> PROBLEM TO WORK ON: Determine how many lines in the listing that follows include "none". Answer only with that number.
START INFORMATION PROVIDED
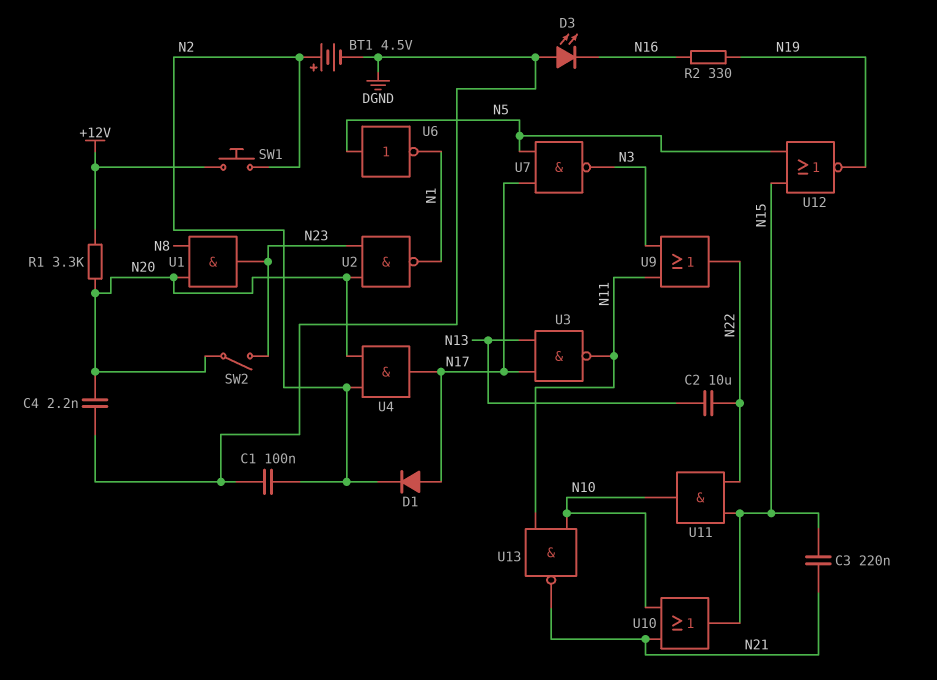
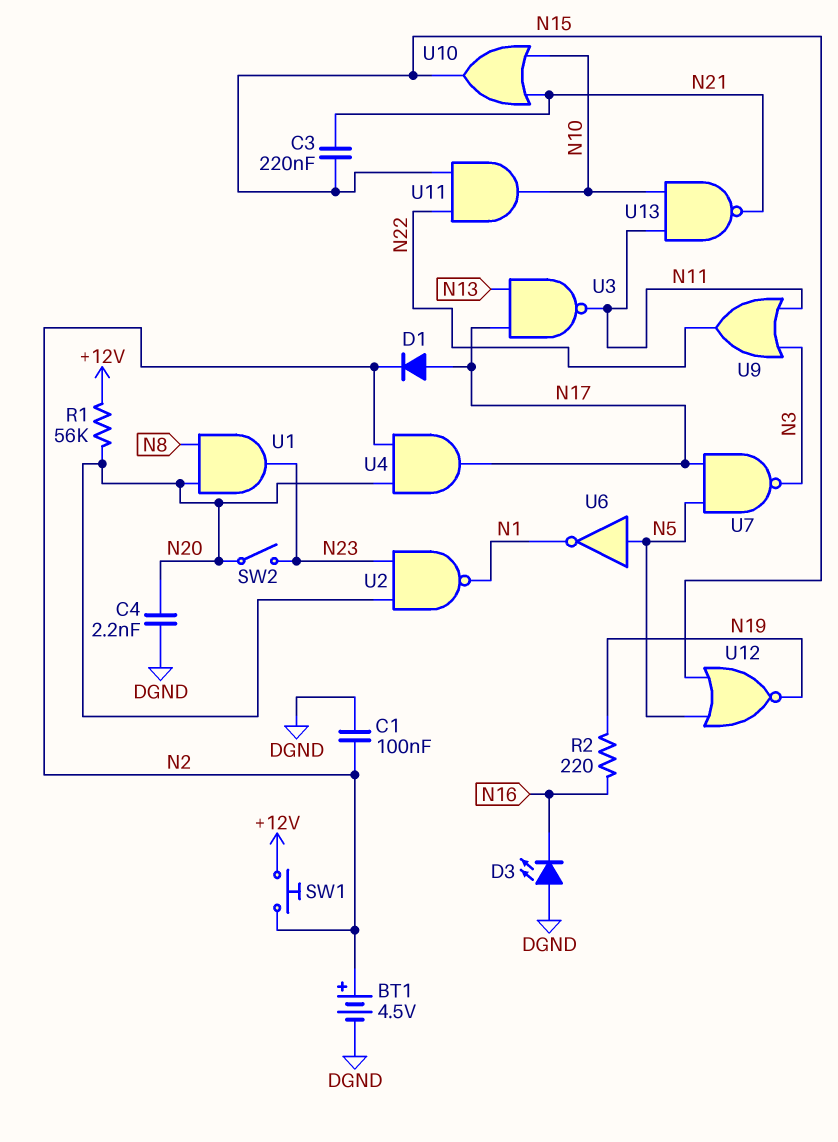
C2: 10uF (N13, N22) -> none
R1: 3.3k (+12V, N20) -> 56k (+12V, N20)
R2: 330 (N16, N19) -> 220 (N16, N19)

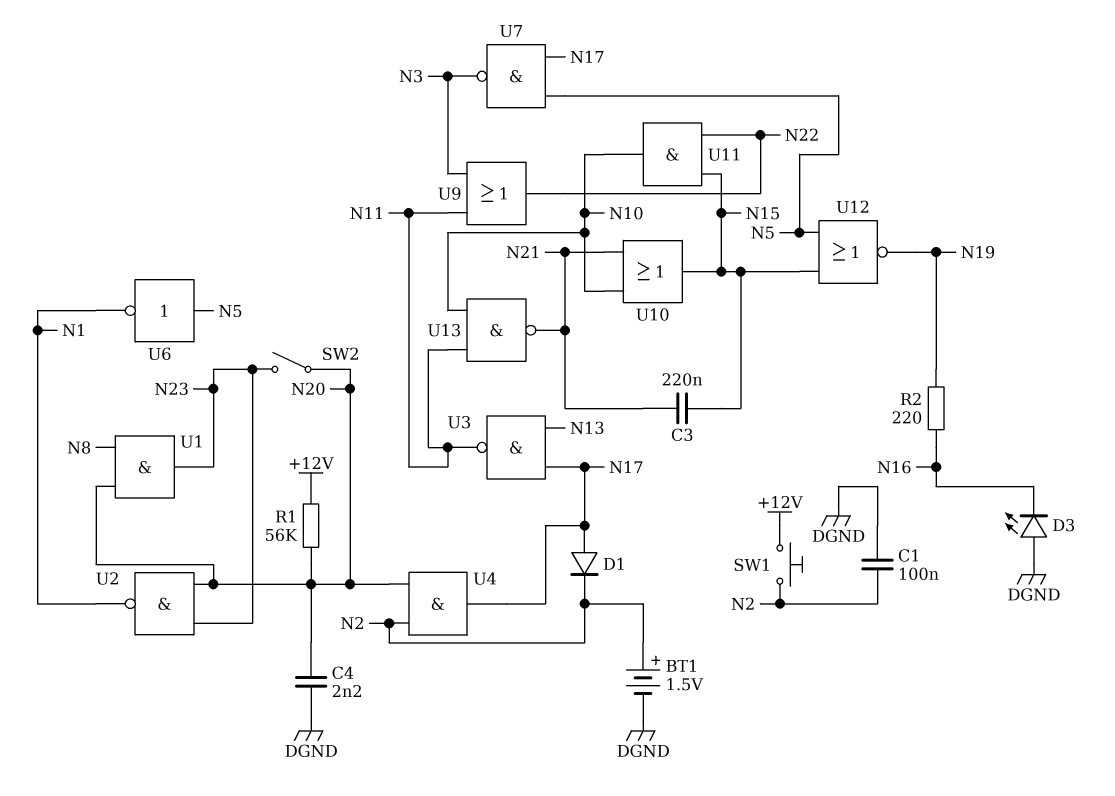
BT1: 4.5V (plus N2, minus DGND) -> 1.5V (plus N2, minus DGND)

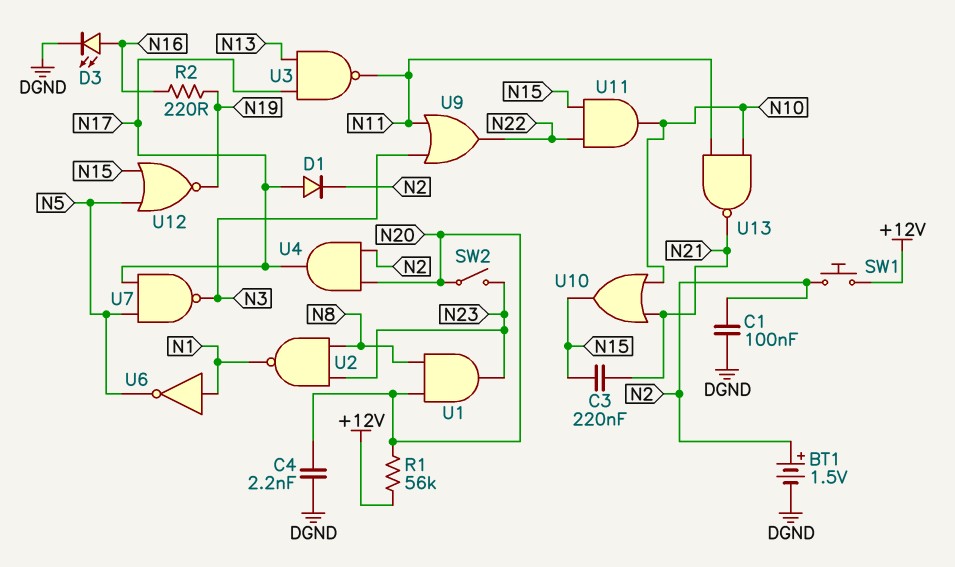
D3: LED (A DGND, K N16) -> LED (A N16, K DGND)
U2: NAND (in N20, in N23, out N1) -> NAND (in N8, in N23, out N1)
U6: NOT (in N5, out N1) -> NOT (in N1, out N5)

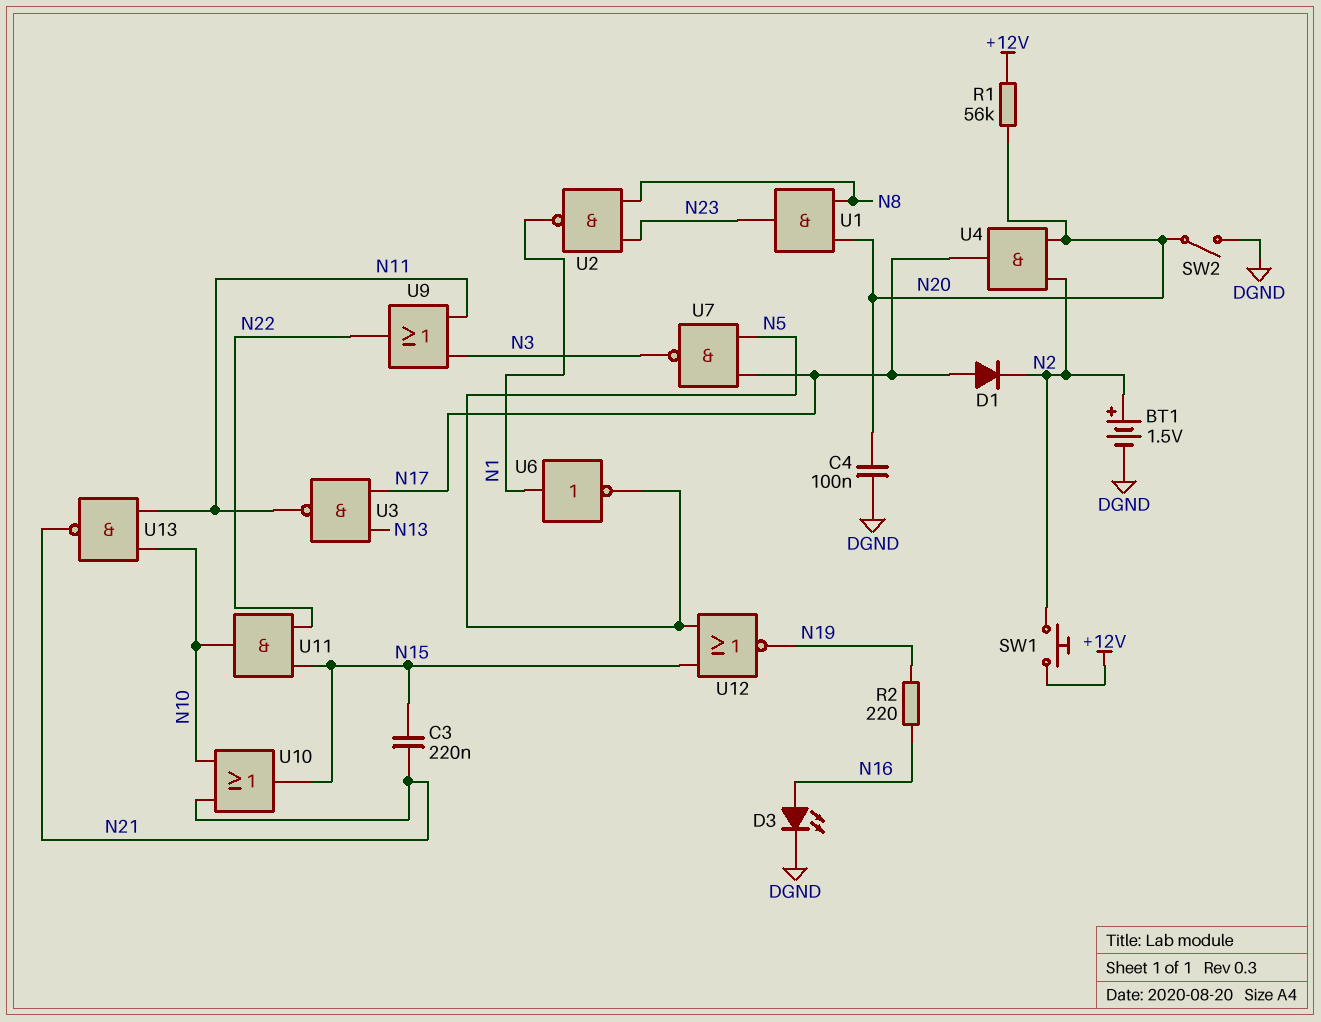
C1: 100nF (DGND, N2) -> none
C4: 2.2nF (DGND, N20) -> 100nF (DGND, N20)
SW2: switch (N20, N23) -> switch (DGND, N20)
END INFORMATION PROVIDED
> RESULT OF THIS TASK: 2